(Coordinate-based change listings)
>>>>

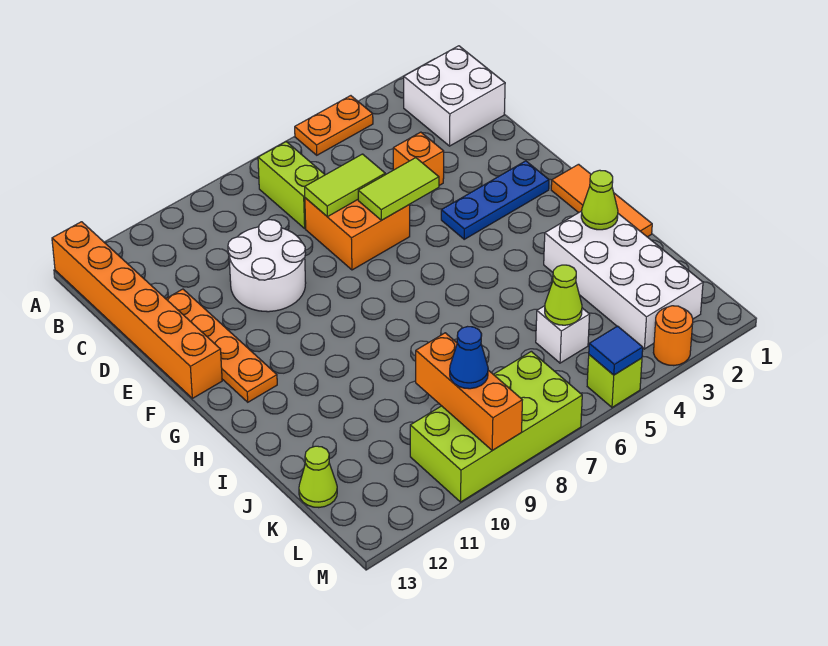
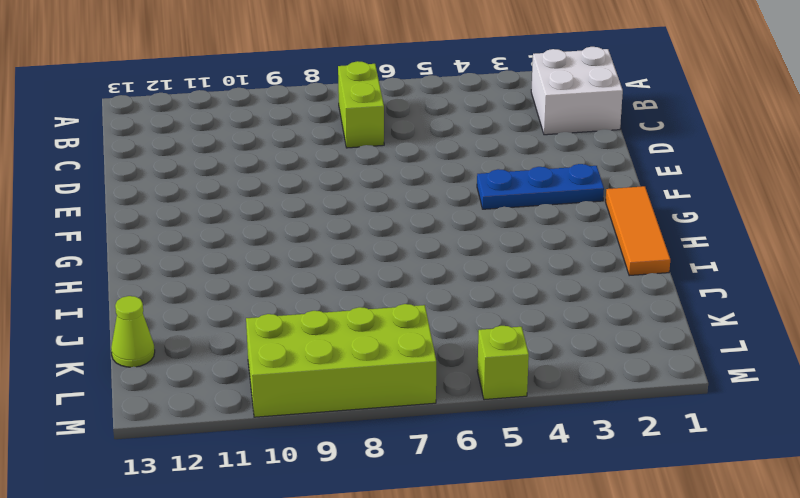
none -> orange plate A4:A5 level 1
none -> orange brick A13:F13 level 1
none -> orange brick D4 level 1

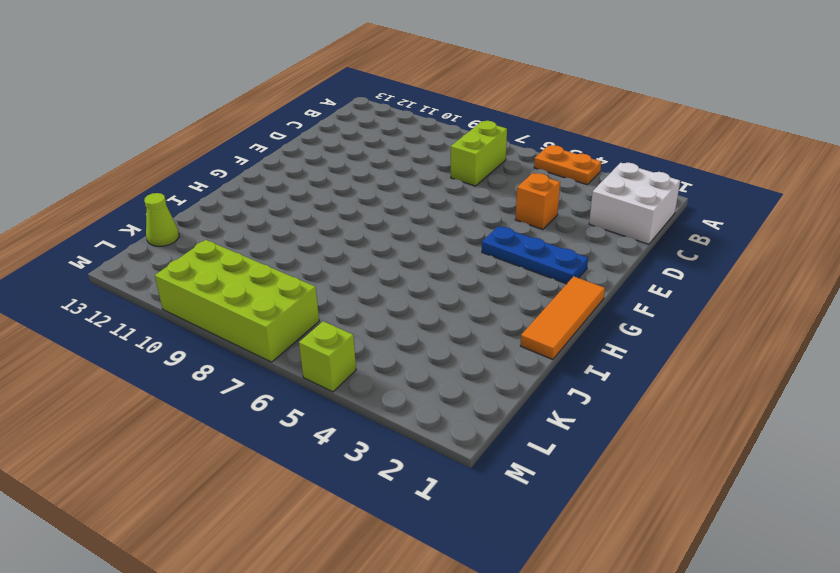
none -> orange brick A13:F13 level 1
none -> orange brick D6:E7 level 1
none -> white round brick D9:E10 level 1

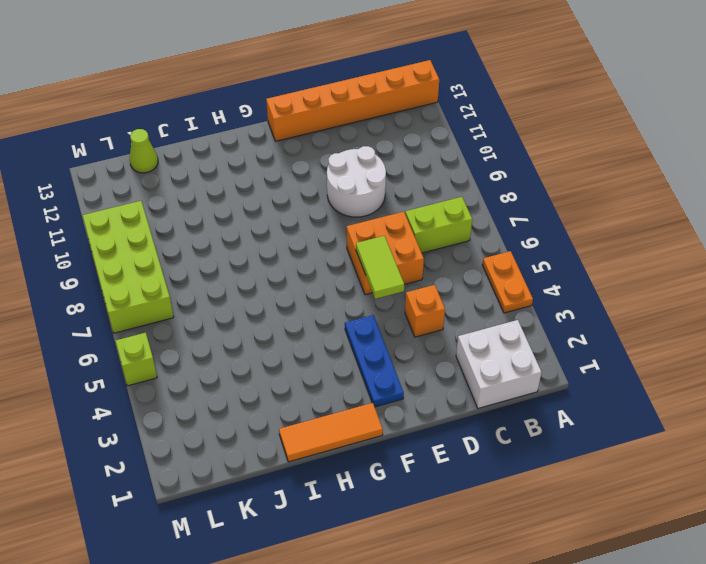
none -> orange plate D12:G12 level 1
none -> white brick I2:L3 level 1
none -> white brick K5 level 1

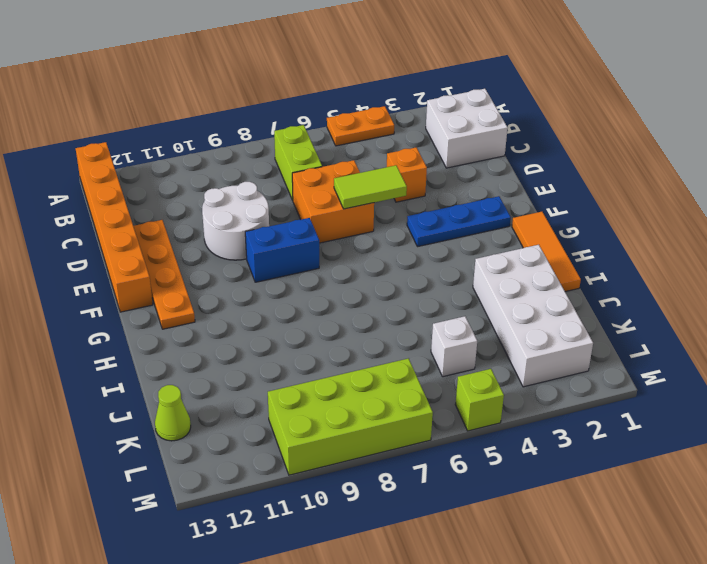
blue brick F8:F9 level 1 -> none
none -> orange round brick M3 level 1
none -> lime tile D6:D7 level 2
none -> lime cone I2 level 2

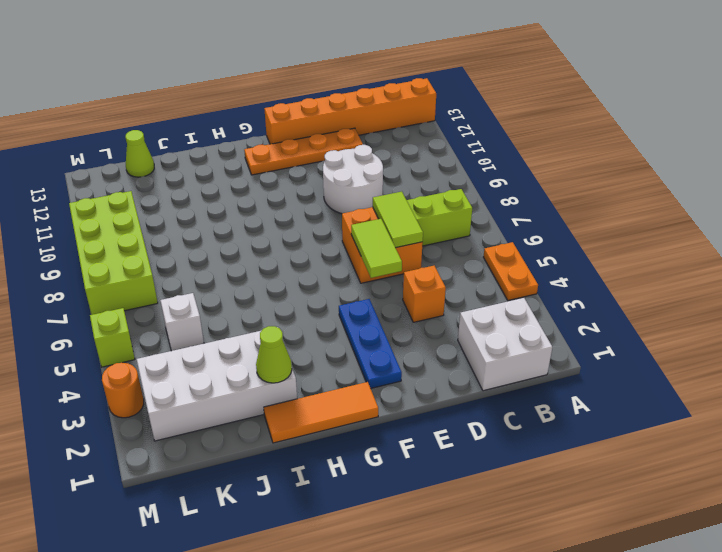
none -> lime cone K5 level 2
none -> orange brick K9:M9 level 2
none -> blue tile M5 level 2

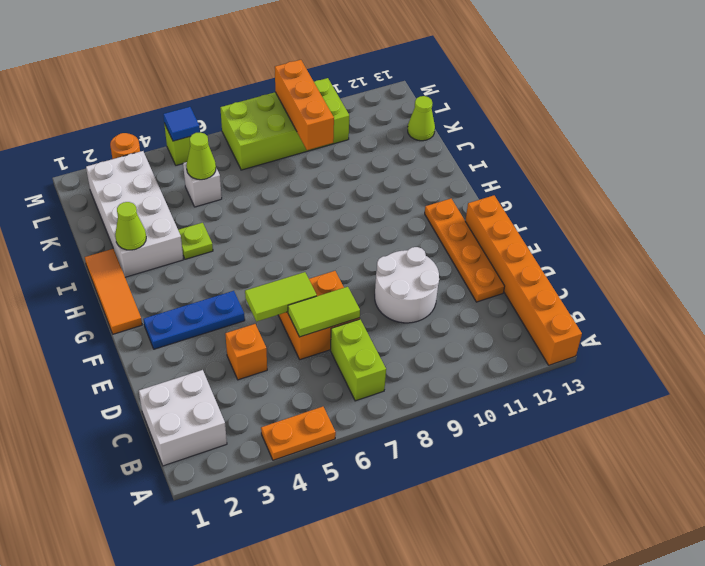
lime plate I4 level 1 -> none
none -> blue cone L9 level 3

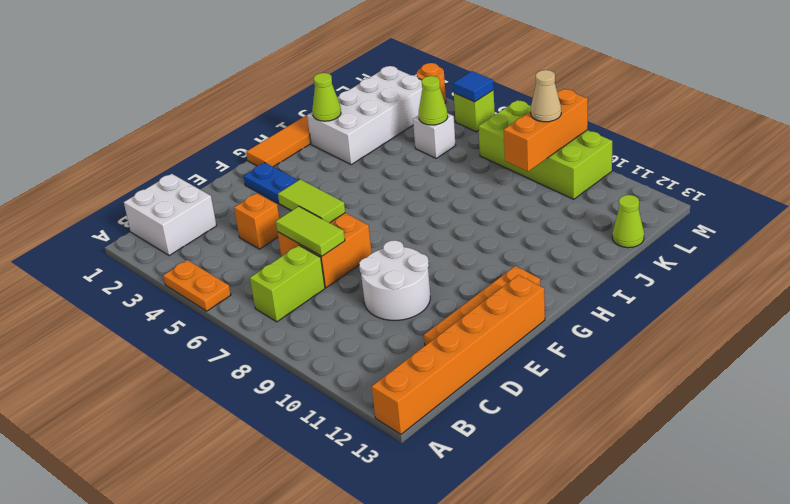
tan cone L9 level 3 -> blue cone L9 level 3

<<<<

## GOAL OF THE EXERCISE
Please give only the count of lines above containing "lime".

## YOUR SOLUTION
4